● Task directions: Reproduce nothing but the closing run of lines: the line with "F3: none -> 2A (COM, LIGHT)" and each line that follows it to the end of the data.

● Study material:

::::

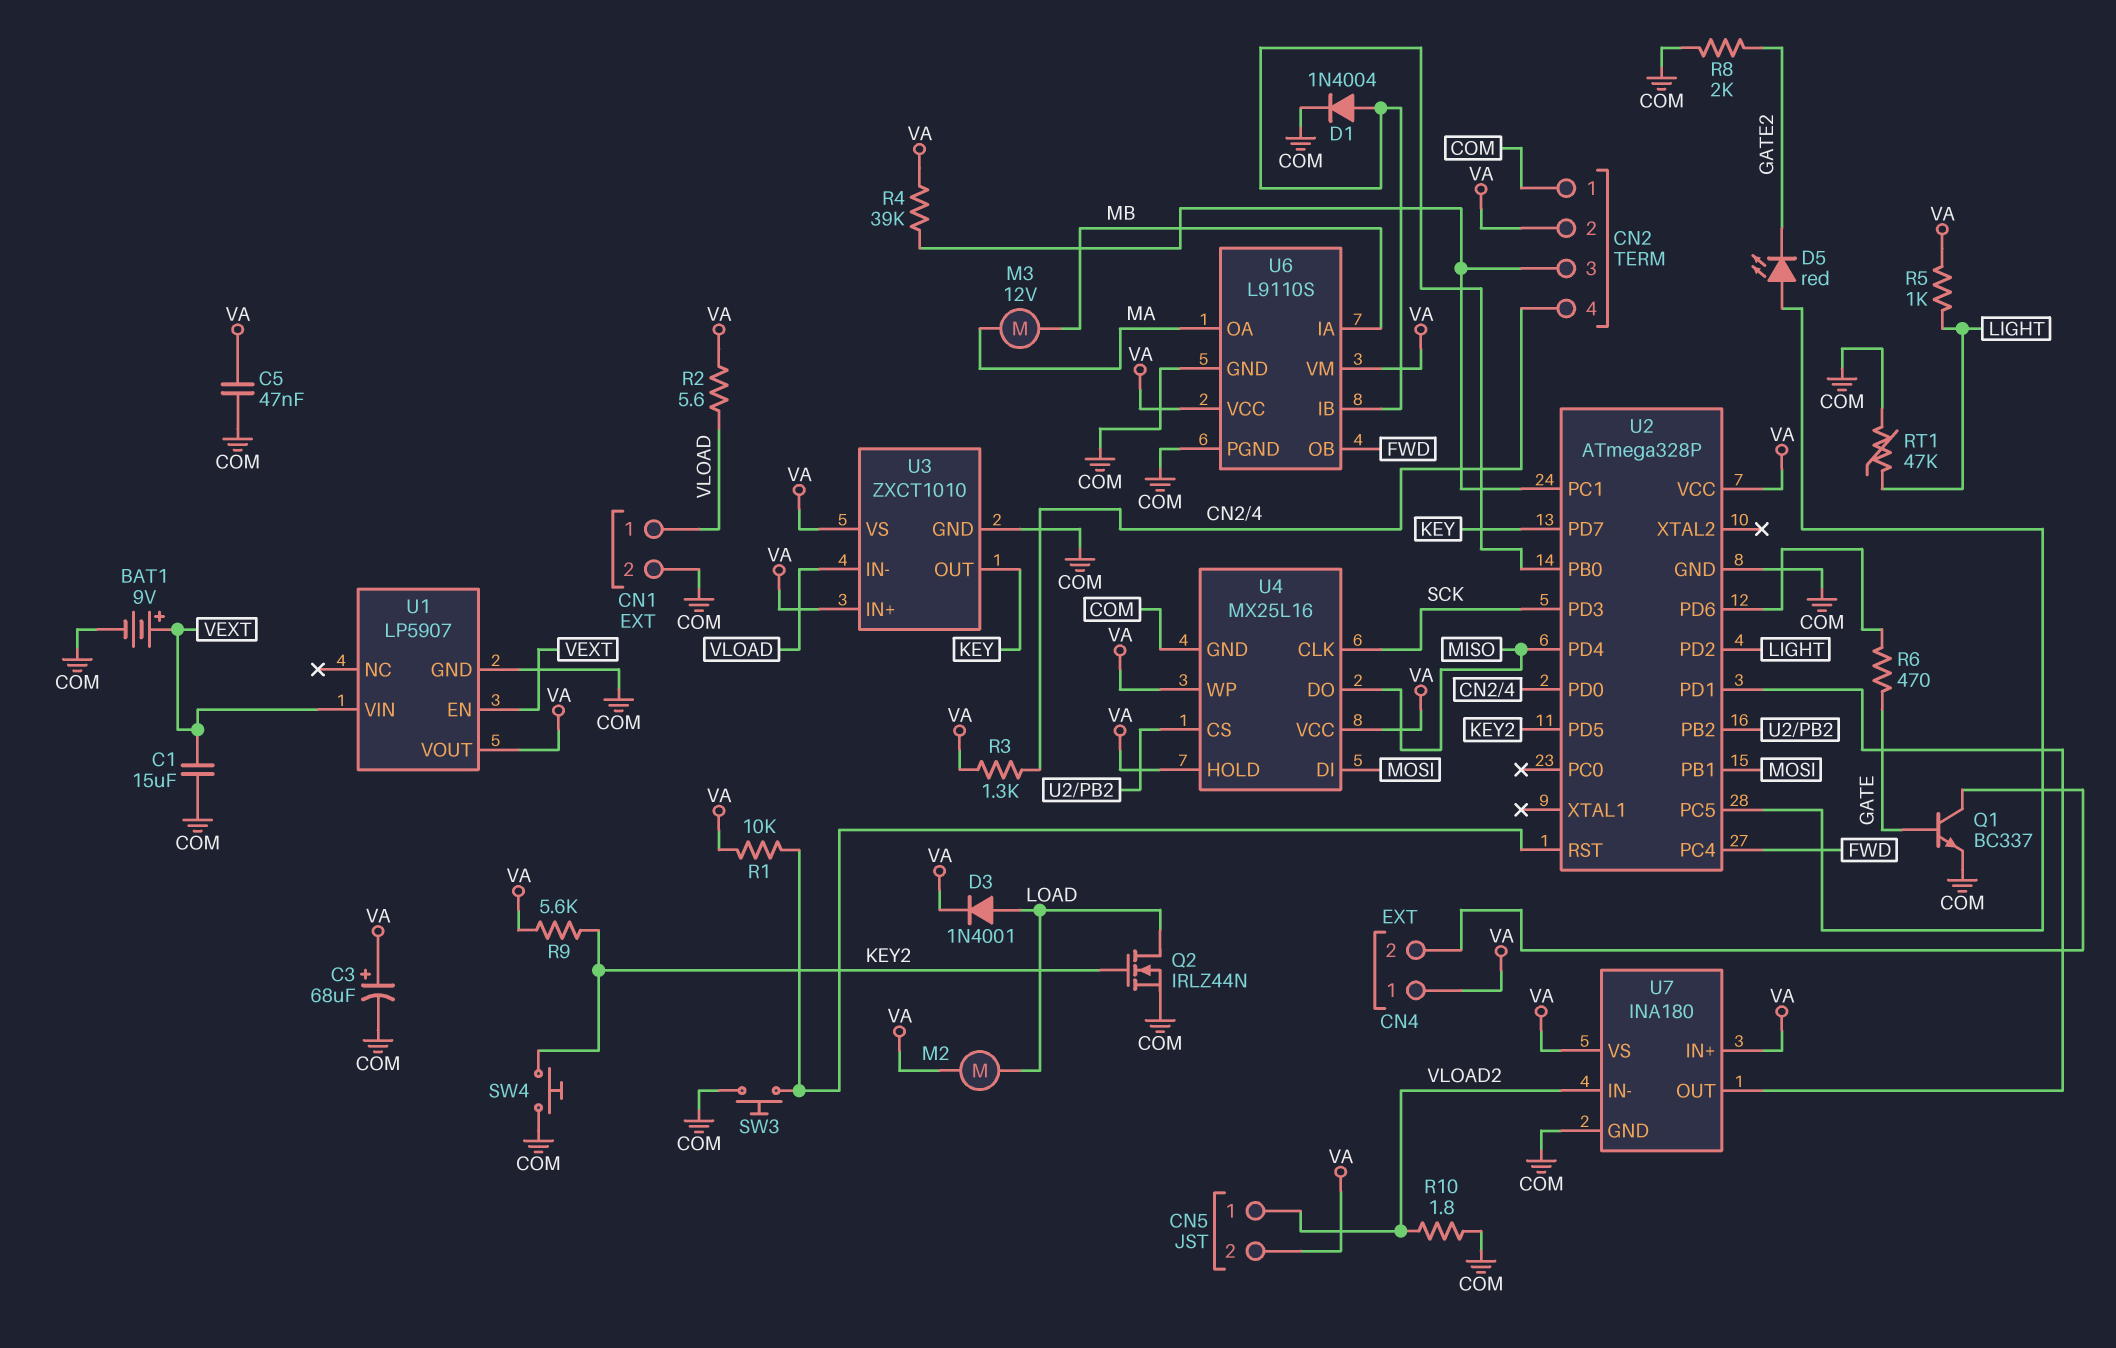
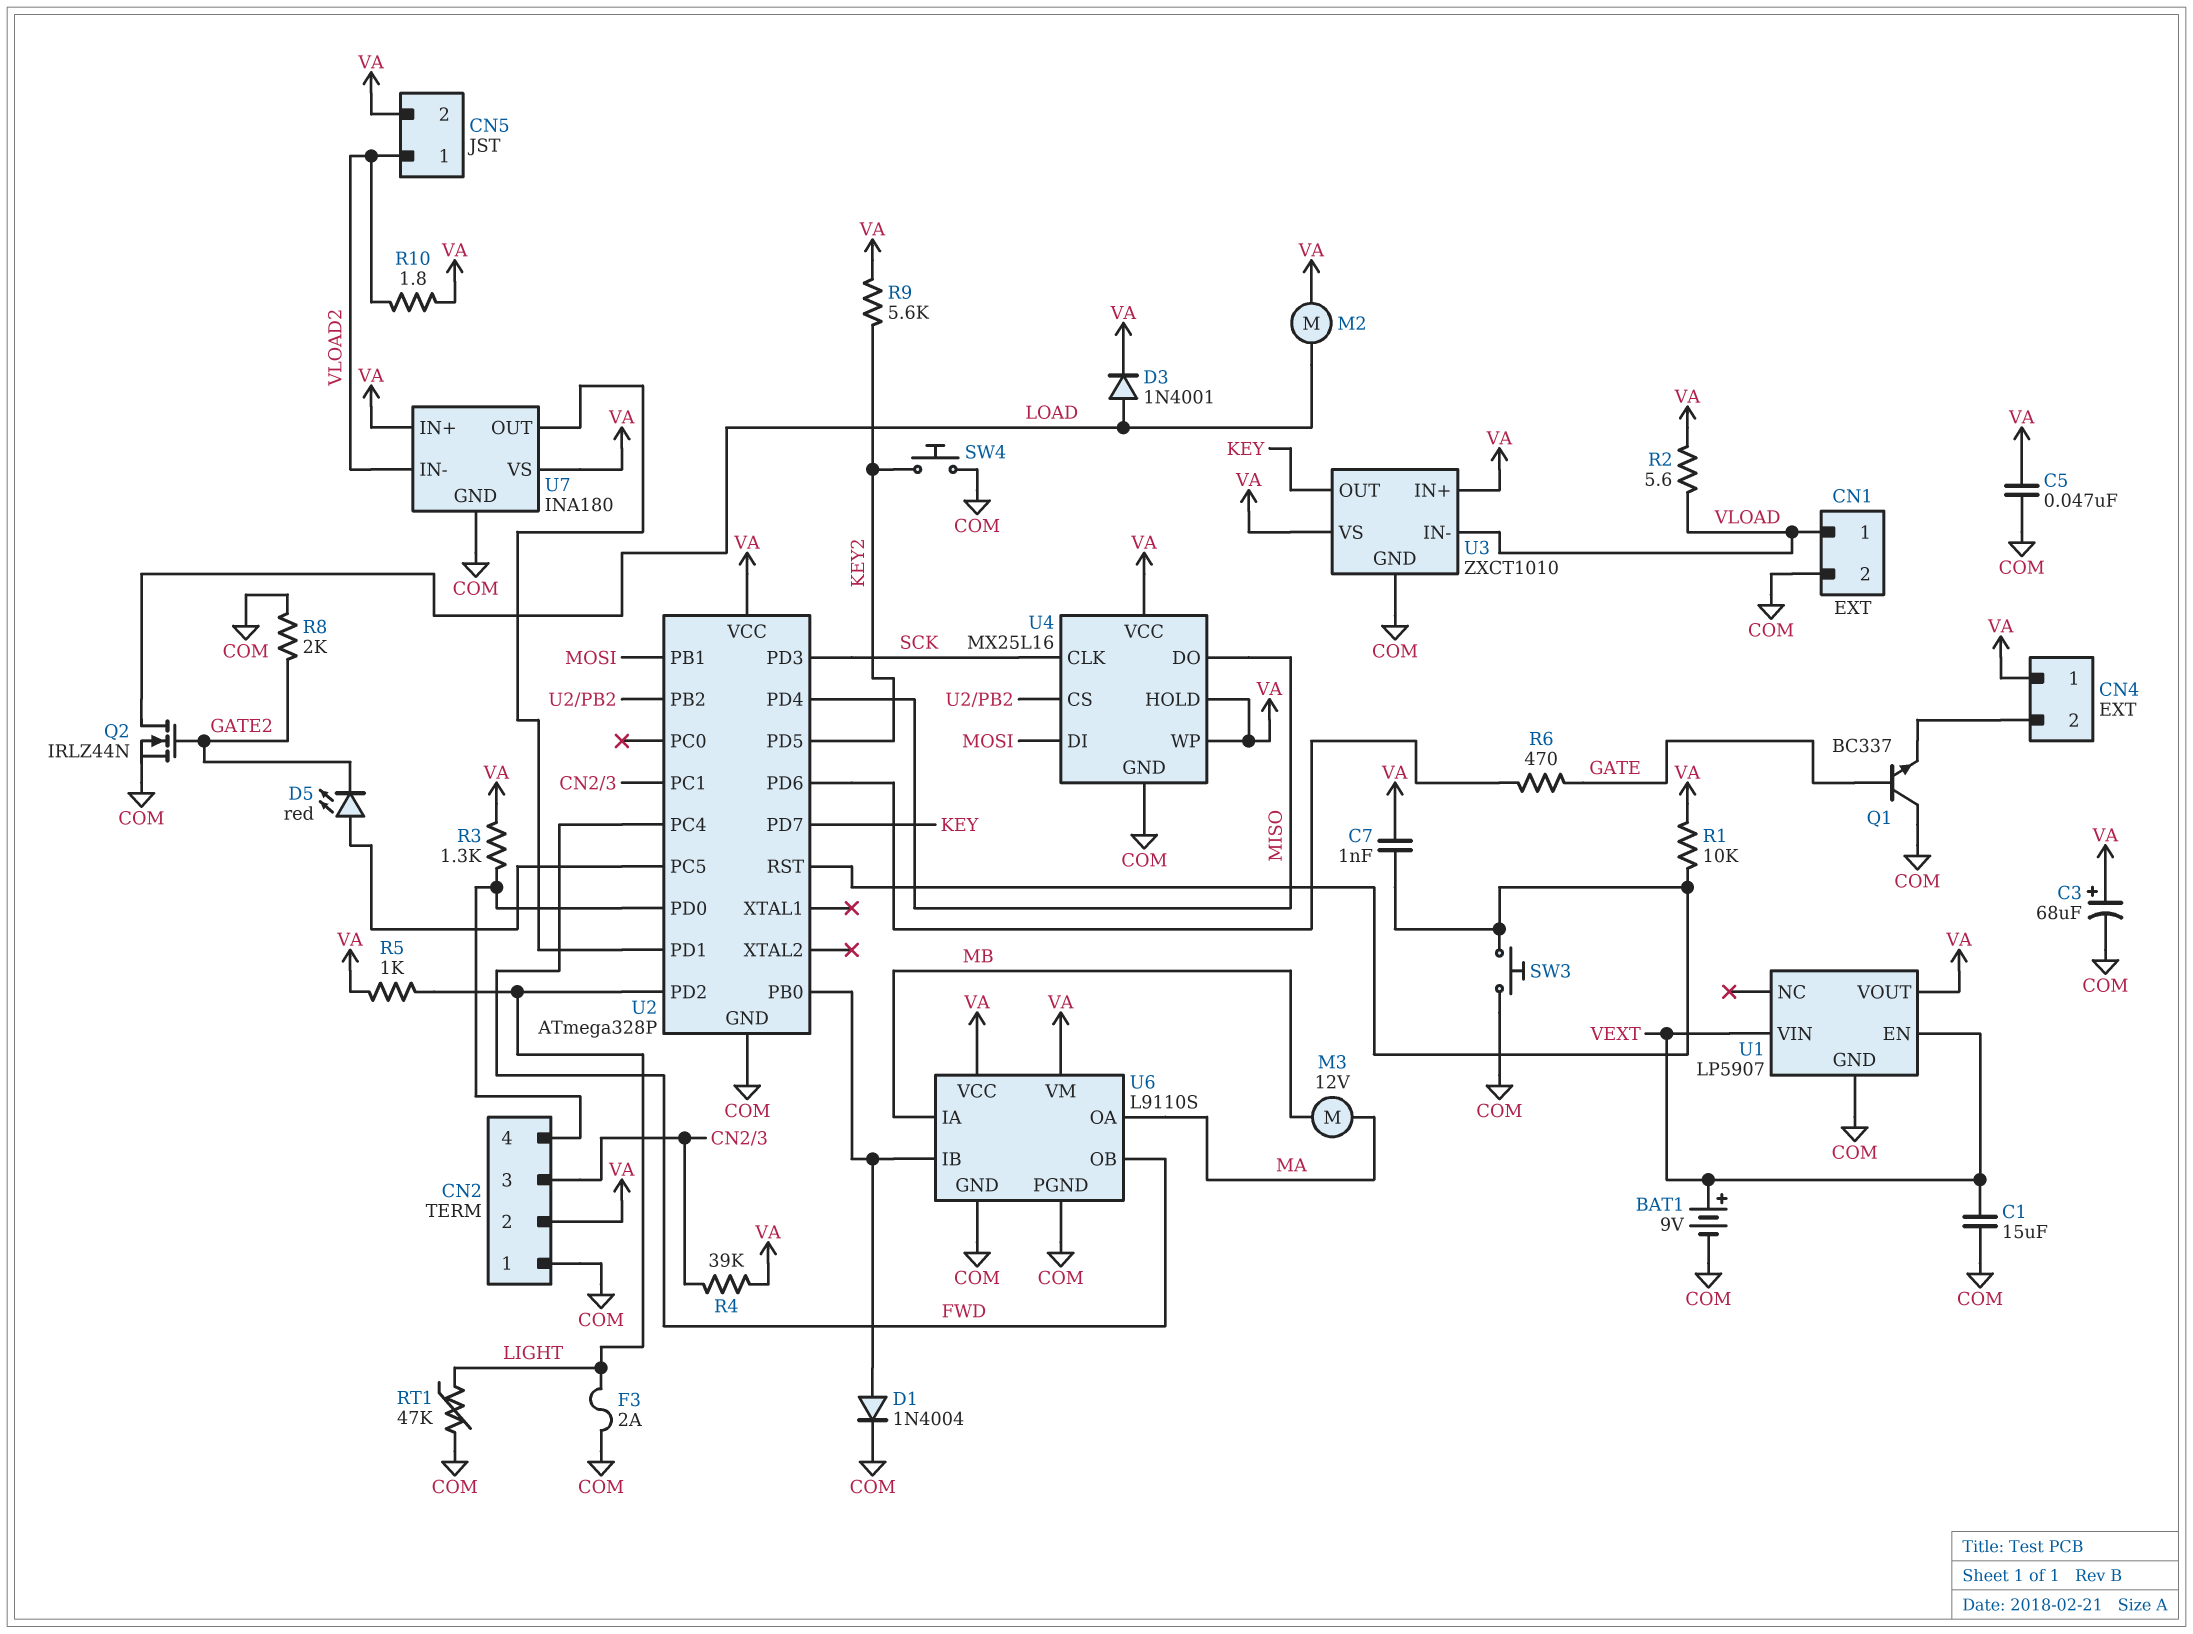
C7: none -> 1nF (U2/RST, VA)
F3: none -> 2A (COM, LIGHT)
Q1: NPN BC337 (B GATE, C CN4/2, E COM) -> NPN BC337 (B GATE, C COM, E CN4/2)
Q2: NMOS IRLZ44N (G KEY2, D LOAD, S COM) -> NMOS IRLZ44N (G GATE2, D LOAD, S COM)
R10: 1.8 (COM, VLOAD2) -> 1.8 (VA, VLOAD2)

::::

● Response area:
F3: none -> 2A (COM, LIGHT)
Q1: NPN BC337 (B GATE, C CN4/2, E COM) -> NPN BC337 (B GATE, C COM, E CN4/2)
Q2: NMOS IRLZ44N (G KEY2, D LOAD, S COM) -> NMOS IRLZ44N (G GATE2, D LOAD, S COM)
R10: 1.8 (COM, VLOAD2) -> 1.8 (VA, VLOAD2)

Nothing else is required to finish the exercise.